:: Exercise instructions ::
All of the data that follows should be output again without any alteration.

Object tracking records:
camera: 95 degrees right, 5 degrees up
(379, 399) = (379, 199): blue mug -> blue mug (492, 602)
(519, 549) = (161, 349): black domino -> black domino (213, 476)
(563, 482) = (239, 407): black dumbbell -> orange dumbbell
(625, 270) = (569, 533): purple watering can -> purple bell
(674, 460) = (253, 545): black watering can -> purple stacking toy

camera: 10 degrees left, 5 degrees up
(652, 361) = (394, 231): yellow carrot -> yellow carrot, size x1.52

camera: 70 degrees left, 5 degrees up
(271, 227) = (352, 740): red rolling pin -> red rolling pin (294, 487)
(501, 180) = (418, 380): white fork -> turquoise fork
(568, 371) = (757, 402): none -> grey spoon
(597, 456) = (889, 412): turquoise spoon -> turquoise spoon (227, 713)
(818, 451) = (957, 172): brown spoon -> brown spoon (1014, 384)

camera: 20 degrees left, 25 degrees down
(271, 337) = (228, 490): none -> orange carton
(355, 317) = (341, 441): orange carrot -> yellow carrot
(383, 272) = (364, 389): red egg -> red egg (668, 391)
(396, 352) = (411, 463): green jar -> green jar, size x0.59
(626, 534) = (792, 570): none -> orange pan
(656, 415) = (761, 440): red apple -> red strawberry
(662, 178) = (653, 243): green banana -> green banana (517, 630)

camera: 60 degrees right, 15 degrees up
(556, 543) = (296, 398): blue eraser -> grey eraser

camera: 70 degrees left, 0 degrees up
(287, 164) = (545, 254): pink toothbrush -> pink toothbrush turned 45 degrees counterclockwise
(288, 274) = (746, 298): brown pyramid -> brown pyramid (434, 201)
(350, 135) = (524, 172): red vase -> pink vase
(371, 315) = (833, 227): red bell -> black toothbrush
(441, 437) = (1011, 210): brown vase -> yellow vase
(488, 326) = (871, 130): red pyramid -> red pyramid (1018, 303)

:: Problem solution ::
camera: 95 degrees right, 5 degrees up
(379, 399) = (379, 199): blue mug -> blue mug (492, 602)
(519, 549) = (161, 349): black domino -> black domino (213, 476)
(563, 482) = (239, 407): black dumbbell -> orange dumbbell
(625, 270) = (569, 533): purple watering can -> purple bell
(674, 460) = (253, 545): black watering can -> purple stacking toy

camera: 10 degrees left, 5 degrees up
(652, 361) = (394, 231): yellow carrot -> yellow carrot, size x1.52

camera: 70 degrees left, 5 degrees up
(271, 227) = (352, 740): red rolling pin -> red rolling pin (294, 487)
(501, 180) = (418, 380): white fork -> turquoise fork
(568, 371) = (757, 402): none -> grey spoon
(597, 456) = (889, 412): turquoise spoon -> turquoise spoon (227, 713)
(818, 451) = (957, 172): brown spoon -> brown spoon (1014, 384)

camera: 20 degrees left, 25 degrees down
(271, 337) = (228, 490): none -> orange carton
(355, 317) = (341, 441): orange carrot -> yellow carrot
(383, 272) = (364, 389): red egg -> red egg (668, 391)
(396, 352) = (411, 463): green jar -> green jar, size x0.59
(626, 534) = (792, 570): none -> orange pan
(656, 415) = (761, 440): red apple -> red strawberry
(662, 178) = (653, 243): green banana -> green banana (517, 630)

camera: 60 degrees right, 15 degrees up
(556, 543) = (296, 398): blue eraser -> grey eraser

camera: 70 degrees left, 0 degrees up
(287, 164) = (545, 254): pink toothbrush -> pink toothbrush turned 45 degrees counterclockwise
(288, 274) = (746, 298): brown pyramid -> brown pyramid (434, 201)
(350, 135) = (524, 172): red vase -> pink vase
(371, 315) = (833, 227): red bell -> black toothbrush
(441, 437) = (1011, 210): brown vase -> yellow vase
(488, 326) = (871, 130): red pyramid -> red pyramid (1018, 303)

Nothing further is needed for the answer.